§ **GIVEN DATA**
______________________________

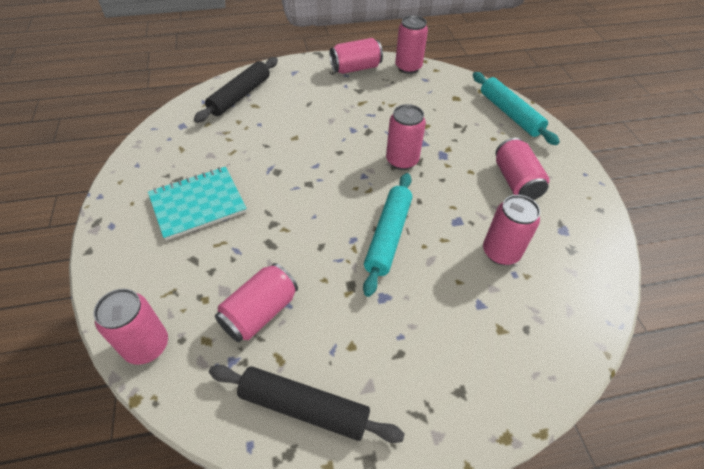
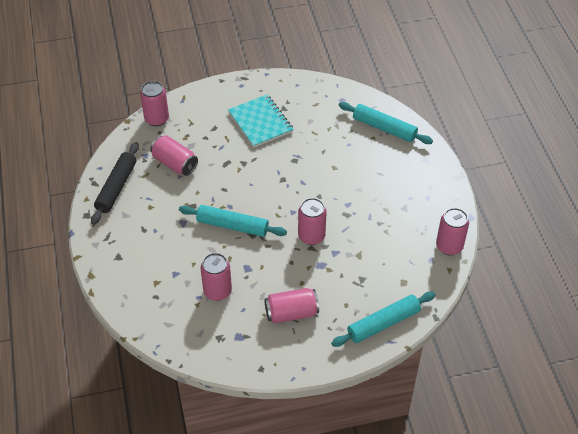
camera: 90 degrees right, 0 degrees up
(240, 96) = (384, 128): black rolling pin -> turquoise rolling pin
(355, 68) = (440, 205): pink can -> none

______________________________

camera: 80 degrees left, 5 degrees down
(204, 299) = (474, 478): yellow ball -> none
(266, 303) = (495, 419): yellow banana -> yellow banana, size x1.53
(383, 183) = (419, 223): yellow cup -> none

______________________________

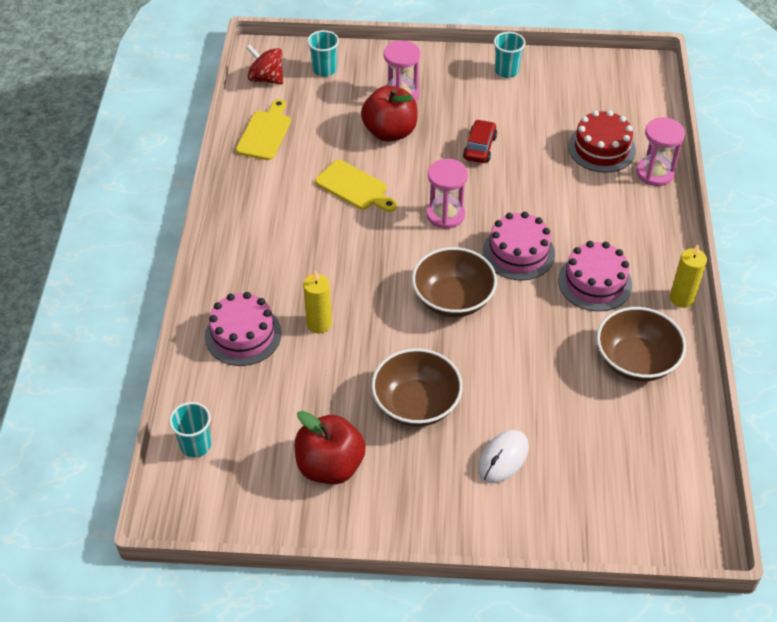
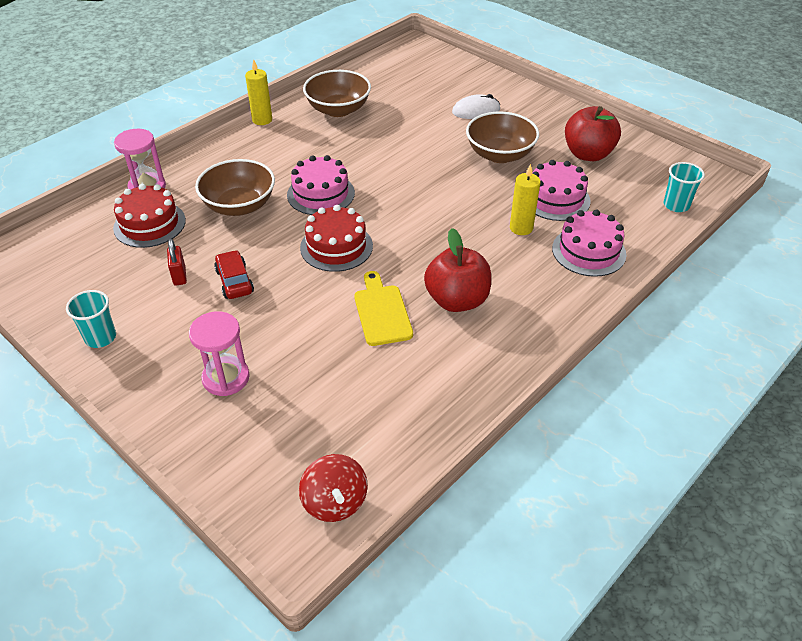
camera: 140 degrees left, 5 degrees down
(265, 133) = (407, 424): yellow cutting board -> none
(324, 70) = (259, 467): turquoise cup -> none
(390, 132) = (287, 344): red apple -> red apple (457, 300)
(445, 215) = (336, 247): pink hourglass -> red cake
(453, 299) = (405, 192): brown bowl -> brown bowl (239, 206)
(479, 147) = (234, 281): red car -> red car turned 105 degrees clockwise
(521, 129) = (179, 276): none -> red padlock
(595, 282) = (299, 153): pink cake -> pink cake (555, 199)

______________________________

§ **YOUR GOAL**
Among the entries above, the line containing "camera: 90 degrees right, 0 degrees up", the line containing "(355, 68) = (440, 205): pink can -> none", and all lines between them are to be restated word for word; nothing else belongs in the reply.

§ **OUTPUT OF THE EXERCISE**
camera: 90 degrees right, 0 degrees up
(240, 96) = (384, 128): black rolling pin -> turquoise rolling pin
(355, 68) = (440, 205): pink can -> none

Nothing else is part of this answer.